"""

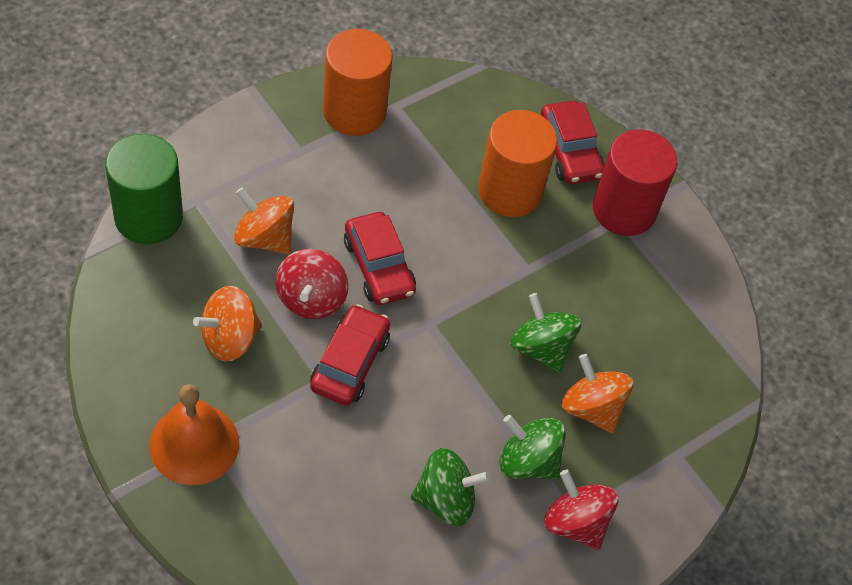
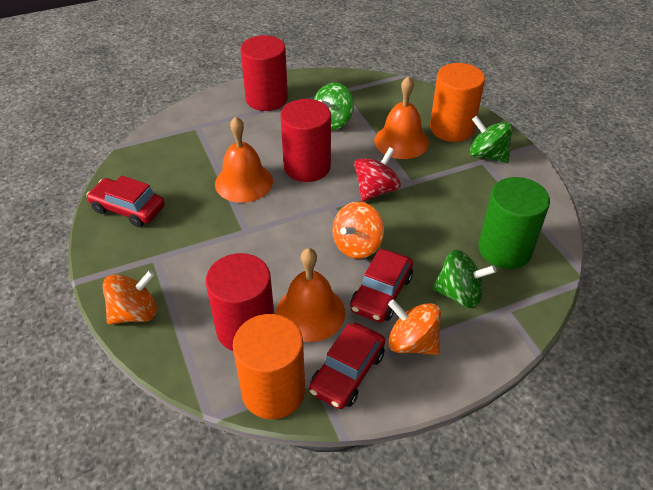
orange bell: 1 -> 3
red cylinder: 1 -> 3
red spinning top: 2 -> 1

"""

DESCRIPTION OF THE TASK — When you retype the data above, match every line exactly and leave the pictures behind.

RESULT BELOW —
orange bell: 1 -> 3
red cylinder: 1 -> 3
red spinning top: 2 -> 1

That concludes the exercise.